Problem description: In the entries that follow, how many lines hold the string "relocated"? Give only that number.

Provided entries:
[Start of section]

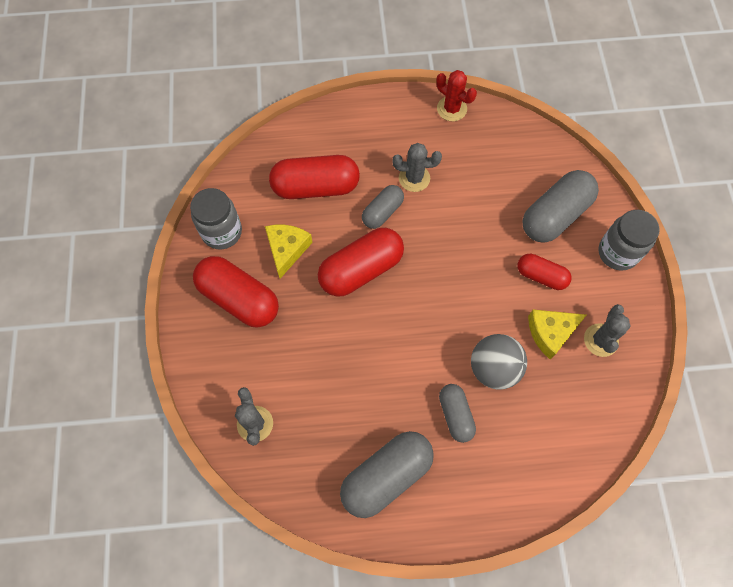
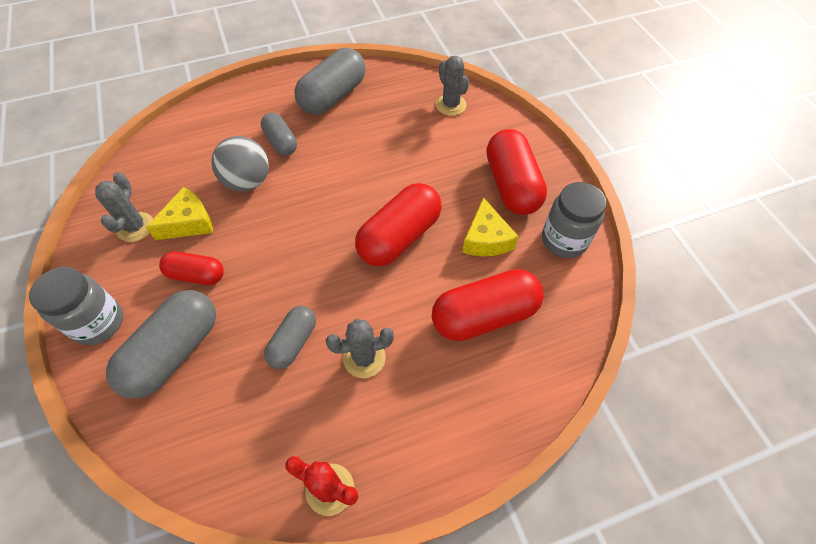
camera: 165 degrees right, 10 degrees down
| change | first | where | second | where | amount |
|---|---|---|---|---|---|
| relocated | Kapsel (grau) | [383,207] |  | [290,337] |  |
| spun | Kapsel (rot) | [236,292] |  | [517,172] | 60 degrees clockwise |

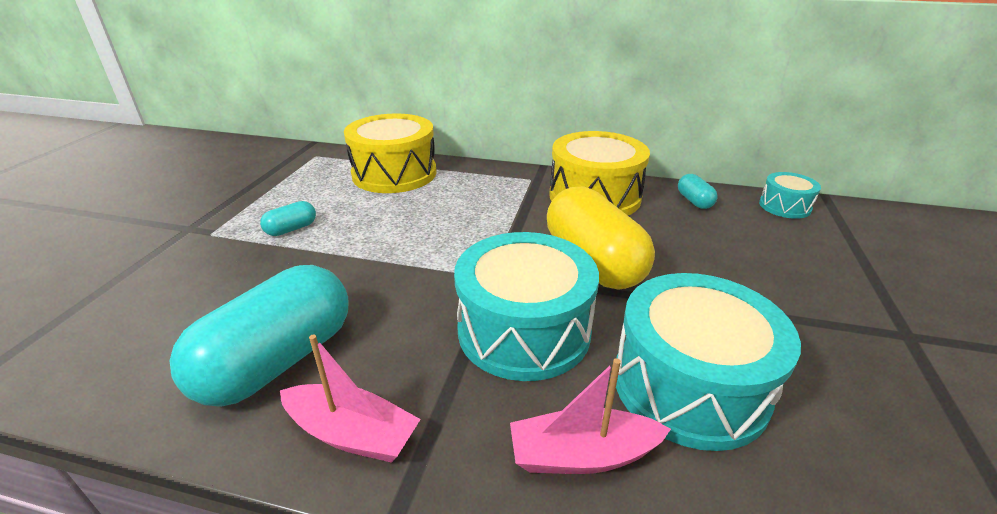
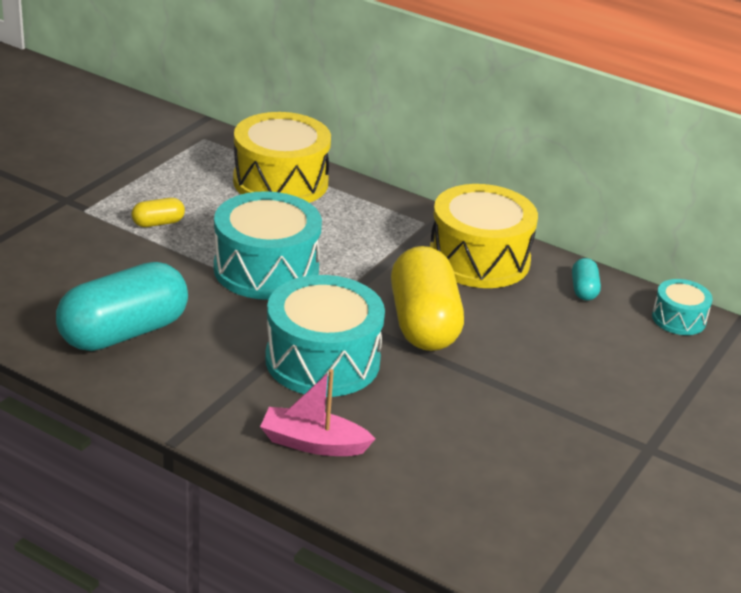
camera: 15 degrees right, 0 degrees up
| change | first | where | second | where | amount |
|---|---|---|---|---|---|
| colour | Kapsel (türkis) | [288,218] | Kapsel (gelb) | [158,212] |  |
| relocated | Trommel (türkis) | [708,362] |  | [268,245] |  |
| missing | Boot (rosa) | [350,398] |  |  |  |

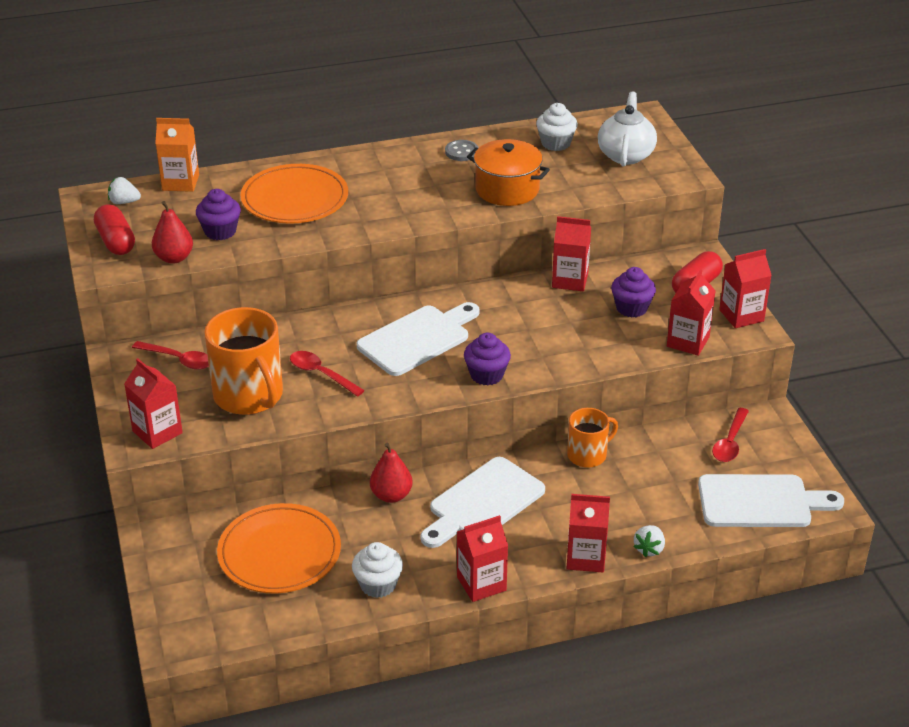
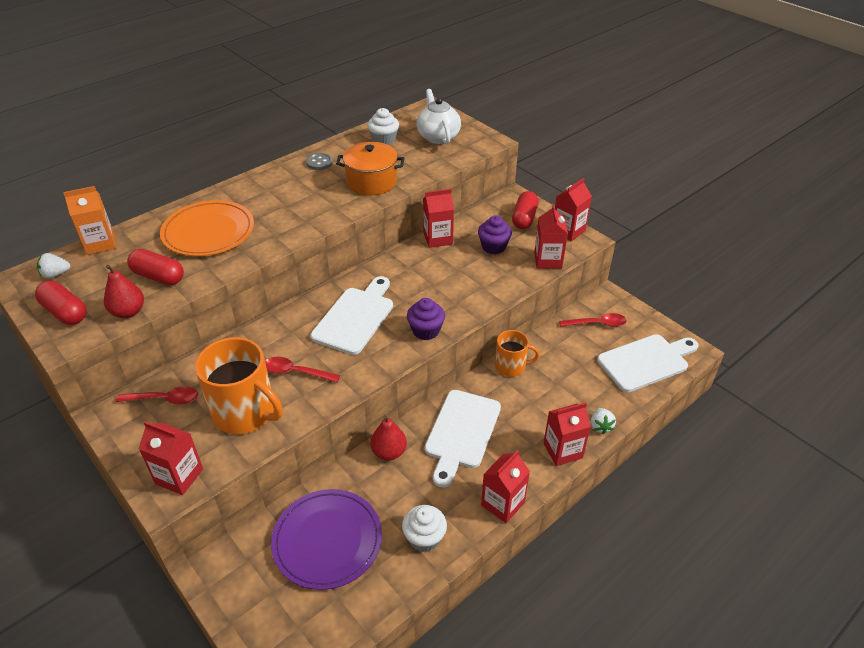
camera: 25 degrees left, 5 degrees up
| change | first | where | second | where | amount |
|---|---|---|---|---|---|
| exchanged | Muffin (lila) | [218,214] | Kapsel (rot) | [155,267] |  |
| spun | Tasse (orange) | [592,438] |  | [517,353] | 60 degrees clockwise |
| spun | Löffel (rot) | [730,435] |  | [593,320] | 90 degrees counterclockwise |
| colour | Teller (orange) | [279,548] | Teller (lila) | [326,539] |  |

[End of section]

Your response: 2